Work instruction: The entries that follow must be written out exactly, without any of the pictures they contain.

#### Data extracts ####

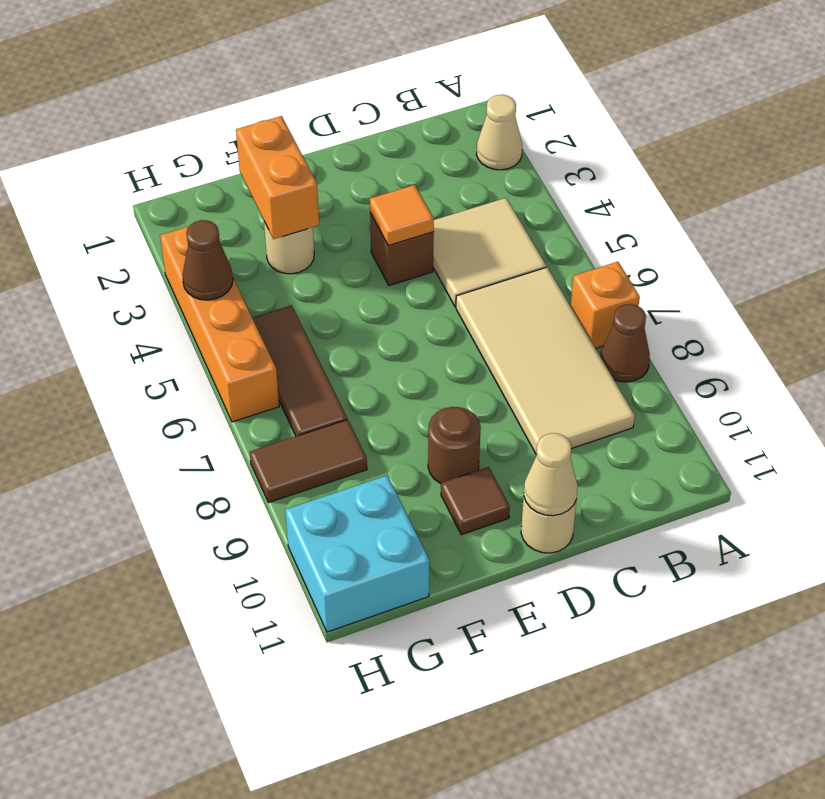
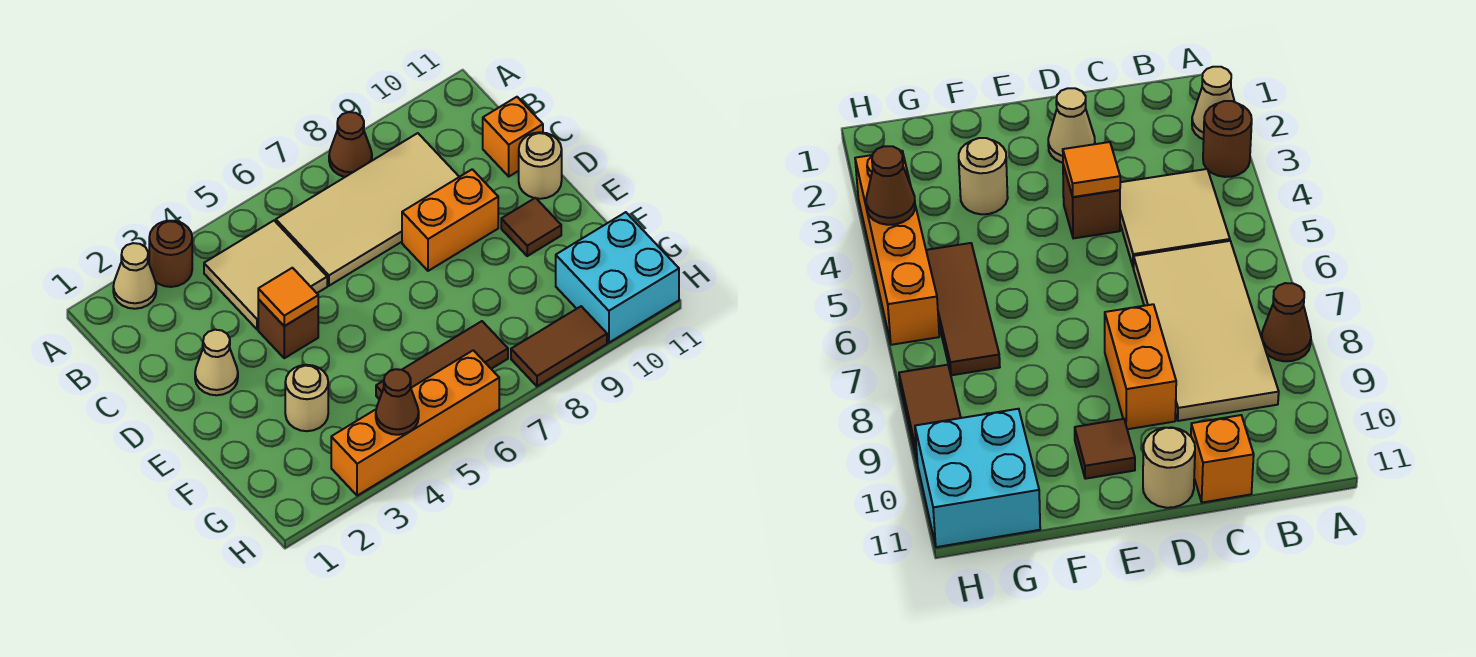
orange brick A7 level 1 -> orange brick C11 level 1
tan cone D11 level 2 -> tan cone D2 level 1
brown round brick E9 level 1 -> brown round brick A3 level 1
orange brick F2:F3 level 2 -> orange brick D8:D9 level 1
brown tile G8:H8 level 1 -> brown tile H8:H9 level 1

####

Output of the task:
orange brick A7 level 1 -> orange brick C11 level 1
tan cone D11 level 2 -> tan cone D2 level 1
brown round brick E9 level 1 -> brown round brick A3 level 1
orange brick F2:F3 level 2 -> orange brick D8:D9 level 1
brown tile G8:H8 level 1 -> brown tile H8:H9 level 1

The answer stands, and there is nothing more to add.